BEGIN Available data

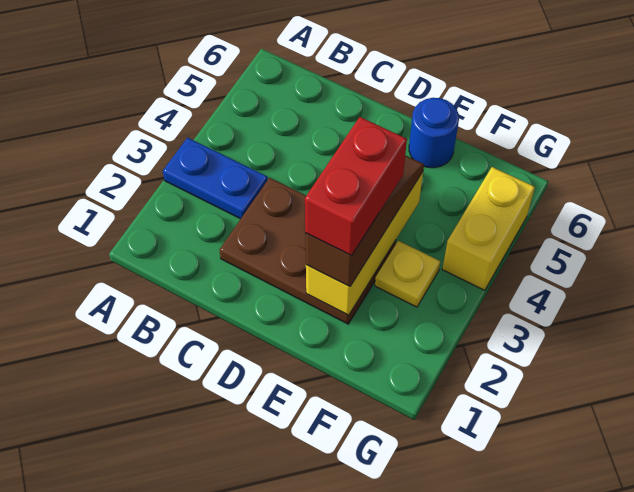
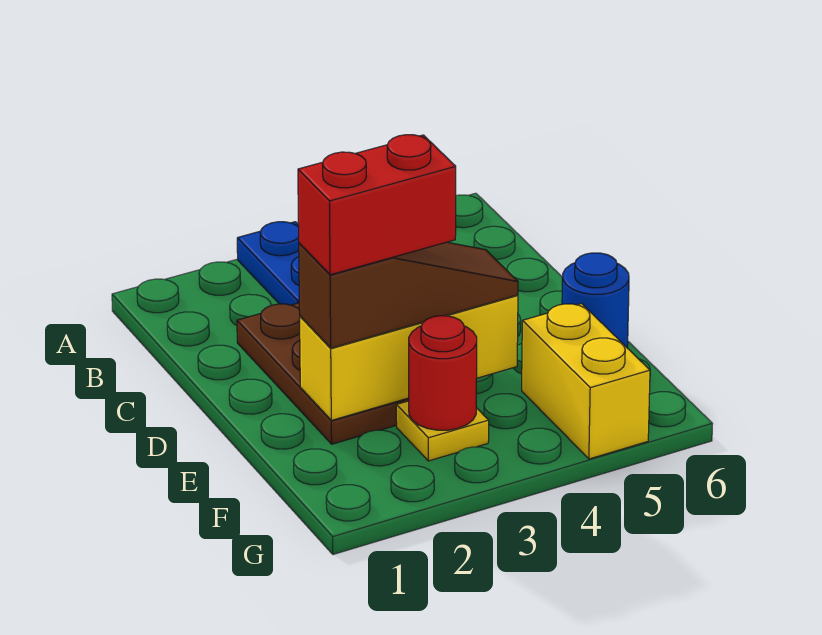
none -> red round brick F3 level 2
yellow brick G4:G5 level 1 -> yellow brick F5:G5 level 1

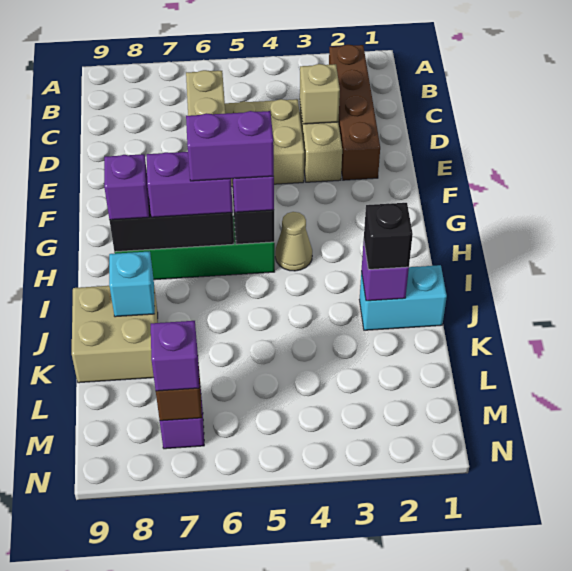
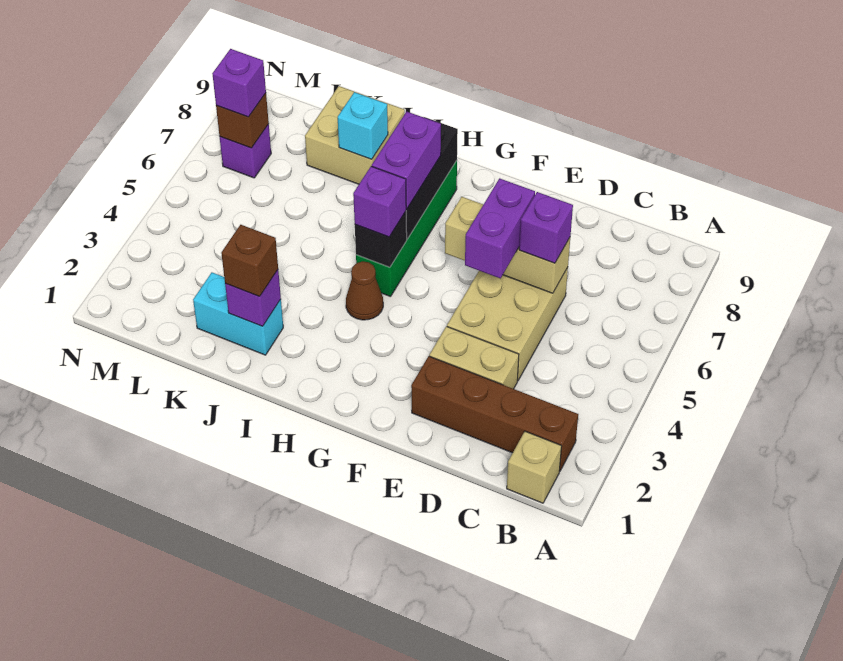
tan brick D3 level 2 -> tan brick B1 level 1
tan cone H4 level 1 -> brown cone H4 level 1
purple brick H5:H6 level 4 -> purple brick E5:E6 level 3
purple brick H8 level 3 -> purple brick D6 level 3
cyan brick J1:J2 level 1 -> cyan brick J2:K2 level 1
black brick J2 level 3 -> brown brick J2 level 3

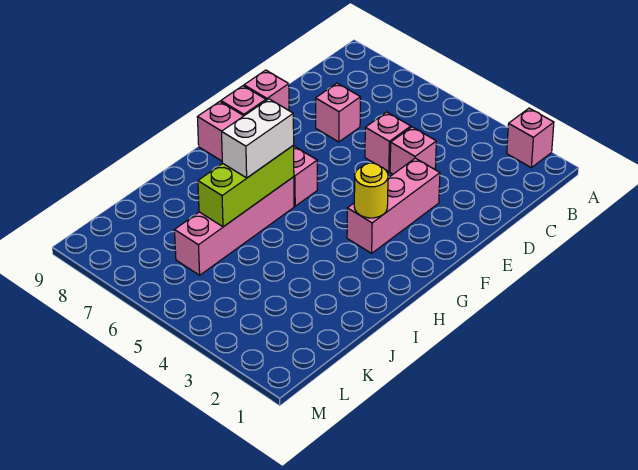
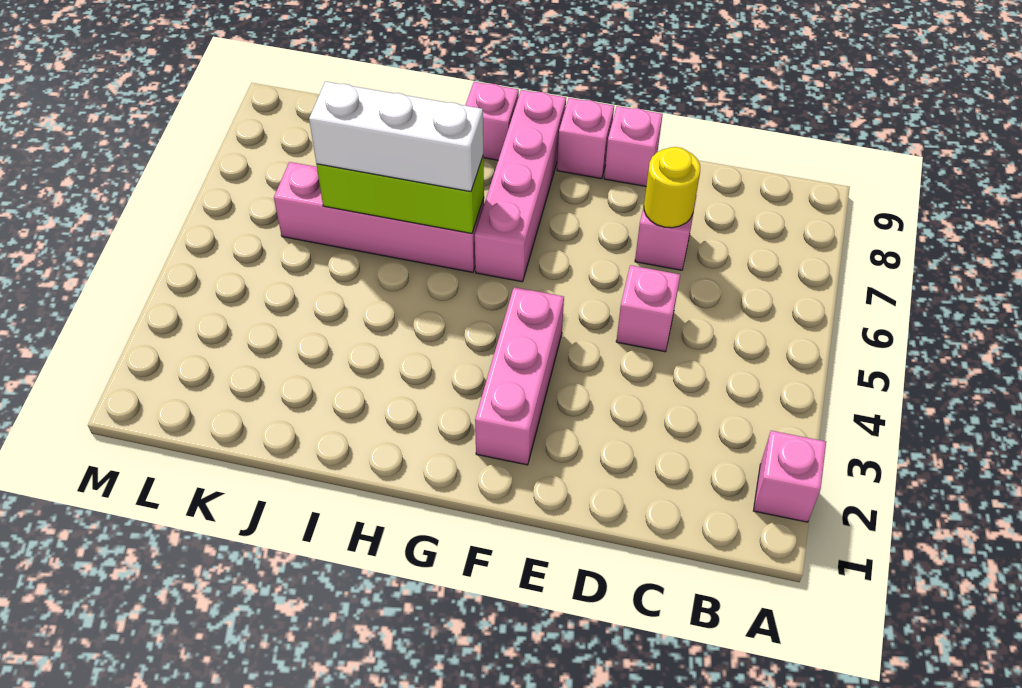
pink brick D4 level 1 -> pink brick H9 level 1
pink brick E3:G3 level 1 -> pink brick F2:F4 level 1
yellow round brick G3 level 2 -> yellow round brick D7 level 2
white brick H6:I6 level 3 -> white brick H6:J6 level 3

END Available data

From the line containing "tan cone H4 level 1 -> brown cone H4 level 1" to the last line of the records above, return each line exactly, both ends included, and nothing more. Leave out the pictures.

* Output of the exercise:
tan cone H4 level 1 -> brown cone H4 level 1
purple brick H5:H6 level 4 -> purple brick E5:E6 level 3
purple brick H8 level 3 -> purple brick D6 level 3
cyan brick J1:J2 level 1 -> cyan brick J2:K2 level 1
black brick J2 level 3 -> brown brick J2 level 3

pink brick D4 level 1 -> pink brick H9 level 1
pink brick E3:G3 level 1 -> pink brick F2:F4 level 1
yellow round brick G3 level 2 -> yellow round brick D7 level 2
white brick H6:I6 level 3 -> white brick H6:J6 level 3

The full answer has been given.